(Beginning of DATA EXCERPT)
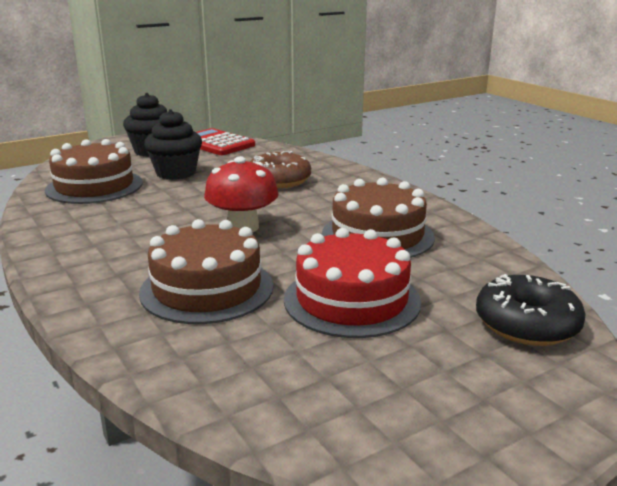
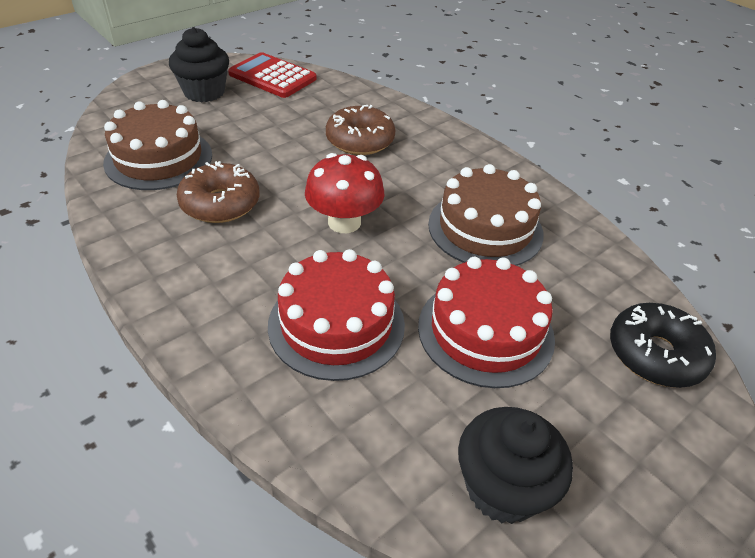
camera: 10 degrees left, 20 degrees up
brown cake [139,219,273,324] -> red cake [268,249,405,381]
black cupcake [144,109,202,180] -> black cupcake moved to [458,407,573,524]
none -> brown donut [177,161,260,223]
(End of DATA EXCERPT)
#### BRIEF:
Without including any picture, set down the listing above exactly as it appears.

#### ANSWER SPACE:
camera: 10 degrees left, 20 degrees up
brown cake [139,219,273,324] -> red cake [268,249,405,381]
black cupcake [144,109,202,180] -> black cupcake moved to [458,407,573,524]
none -> brown donut [177,161,260,223]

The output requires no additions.